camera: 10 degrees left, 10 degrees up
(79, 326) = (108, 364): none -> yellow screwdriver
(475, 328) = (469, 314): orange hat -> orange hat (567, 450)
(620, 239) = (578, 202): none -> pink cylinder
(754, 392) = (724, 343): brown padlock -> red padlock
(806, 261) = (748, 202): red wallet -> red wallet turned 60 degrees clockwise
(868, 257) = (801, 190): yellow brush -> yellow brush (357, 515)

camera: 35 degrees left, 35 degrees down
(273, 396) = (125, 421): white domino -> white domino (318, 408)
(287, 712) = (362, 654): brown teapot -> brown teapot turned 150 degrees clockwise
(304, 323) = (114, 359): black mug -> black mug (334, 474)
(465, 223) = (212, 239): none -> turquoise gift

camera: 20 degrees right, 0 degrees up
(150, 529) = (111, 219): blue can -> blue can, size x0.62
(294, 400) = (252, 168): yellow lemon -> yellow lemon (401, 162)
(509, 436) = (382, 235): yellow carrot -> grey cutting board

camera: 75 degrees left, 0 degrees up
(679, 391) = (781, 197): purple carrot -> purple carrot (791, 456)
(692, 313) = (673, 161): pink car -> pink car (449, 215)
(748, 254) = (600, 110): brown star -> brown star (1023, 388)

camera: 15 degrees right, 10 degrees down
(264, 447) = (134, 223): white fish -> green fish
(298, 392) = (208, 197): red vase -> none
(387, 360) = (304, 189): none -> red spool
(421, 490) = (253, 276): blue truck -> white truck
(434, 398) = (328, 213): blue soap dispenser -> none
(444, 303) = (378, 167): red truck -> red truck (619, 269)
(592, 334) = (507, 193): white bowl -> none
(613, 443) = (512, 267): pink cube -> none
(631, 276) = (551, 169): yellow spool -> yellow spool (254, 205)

===============

### Task brief
Each entry is to be given again, exactly as it stands.

### Task solution
camera: 10 degrees left, 10 degrees up
(79, 326) = (108, 364): none -> yellow screwdriver
(475, 328) = (469, 314): orange hat -> orange hat (567, 450)
(620, 239) = (578, 202): none -> pink cylinder
(754, 392) = (724, 343): brown padlock -> red padlock
(806, 261) = (748, 202): red wallet -> red wallet turned 60 degrees clockwise
(868, 257) = (801, 190): yellow brush -> yellow brush (357, 515)

camera: 35 degrees left, 35 degrees down
(273, 396) = (125, 421): white domino -> white domino (318, 408)
(287, 712) = (362, 654): brown teapot -> brown teapot turned 150 degrees clockwise
(304, 323) = (114, 359): black mug -> black mug (334, 474)
(465, 223) = (212, 239): none -> turquoise gift

camera: 20 degrees right, 0 degrees up
(150, 529) = (111, 219): blue can -> blue can, size x0.62
(294, 400) = (252, 168): yellow lemon -> yellow lemon (401, 162)
(509, 436) = (382, 235): yellow carrot -> grey cutting board

camera: 75 degrees left, 0 degrees up
(679, 391) = (781, 197): purple carrot -> purple carrot (791, 456)
(692, 313) = (673, 161): pink car -> pink car (449, 215)
(748, 254) = (600, 110): brown star -> brown star (1023, 388)

camera: 15 degrees right, 10 degrees down
(264, 447) = (134, 223): white fish -> green fish
(298, 392) = (208, 197): red vase -> none
(387, 360) = (304, 189): none -> red spool
(421, 490) = (253, 276): blue truck -> white truck
(434, 398) = (328, 213): blue soap dispenser -> none
(444, 303) = (378, 167): red truck -> red truck (619, 269)
(592, 334) = (507, 193): white bowl -> none
(613, 443) = (512, 267): pink cube -> none
(631, 276) = (551, 169): yellow spool -> yellow spool (254, 205)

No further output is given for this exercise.